_YOUR ASSIGNMENT_.
Leave the pictures behind and reproduce every line of the listing exactly.

_STORED DATA_.
=== Begin Enclosure ===

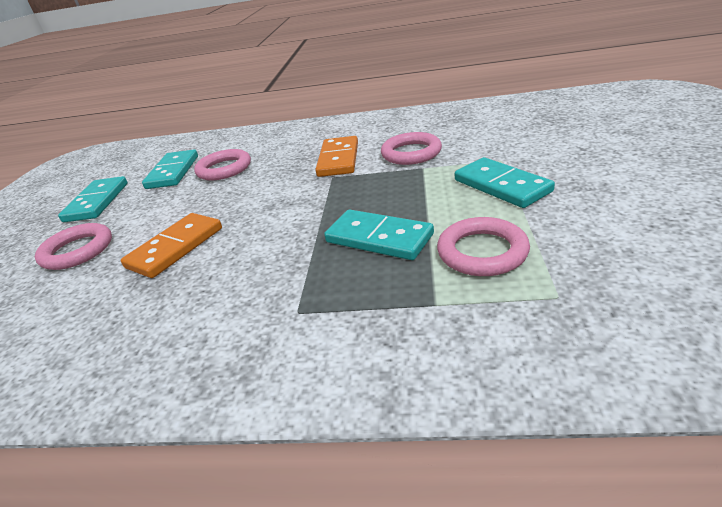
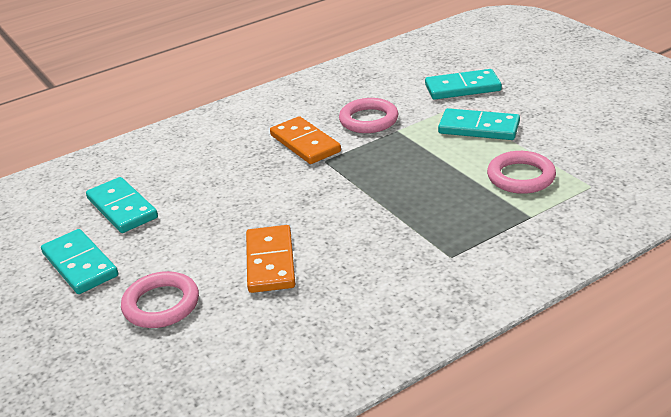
camera: 40 degrees left, 0 degrees up
(224, 169) = (186, 187): pink ring -> none
(379, 238) = (439, 193): turquoise domino -> turquoise domino (462, 88)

=== End Enclosure ===

_TASK SOLUTION_.
camera: 40 degrees left, 0 degrees up
(224, 169) = (186, 187): pink ring -> none
(379, 238) = (439, 193): turquoise domino -> turquoise domino (462, 88)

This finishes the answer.